= Given task =
Transcribe each line of the entries below without any changes.

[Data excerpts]

** BEGIN **

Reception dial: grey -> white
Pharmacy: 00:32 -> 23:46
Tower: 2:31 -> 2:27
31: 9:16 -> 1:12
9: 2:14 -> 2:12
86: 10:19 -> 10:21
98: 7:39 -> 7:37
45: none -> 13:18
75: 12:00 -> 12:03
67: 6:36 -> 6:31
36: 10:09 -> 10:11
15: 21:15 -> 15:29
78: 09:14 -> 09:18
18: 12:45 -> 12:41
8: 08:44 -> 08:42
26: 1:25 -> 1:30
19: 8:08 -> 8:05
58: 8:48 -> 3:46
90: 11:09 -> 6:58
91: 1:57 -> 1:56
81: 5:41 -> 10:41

** END **

= Output =
Reception dial: grey -> white
Pharmacy: 00:32 -> 23:46
Tower: 2:31 -> 2:27
31: 9:16 -> 1:12
9: 2:14 -> 2:12
86: 10:19 -> 10:21
98: 7:39 -> 7:37
45: none -> 13:18
75: 12:00 -> 12:03
67: 6:36 -> 6:31
36: 10:09 -> 10:11
15: 21:15 -> 15:29
78: 09:14 -> 09:18
18: 12:45 -> 12:41
8: 08:44 -> 08:42
26: 1:25 -> 1:30
19: 8:08 -> 8:05
58: 8:48 -> 3:46
90: 11:09 -> 6:58
91: 1:57 -> 1:56
81: 5:41 -> 10:41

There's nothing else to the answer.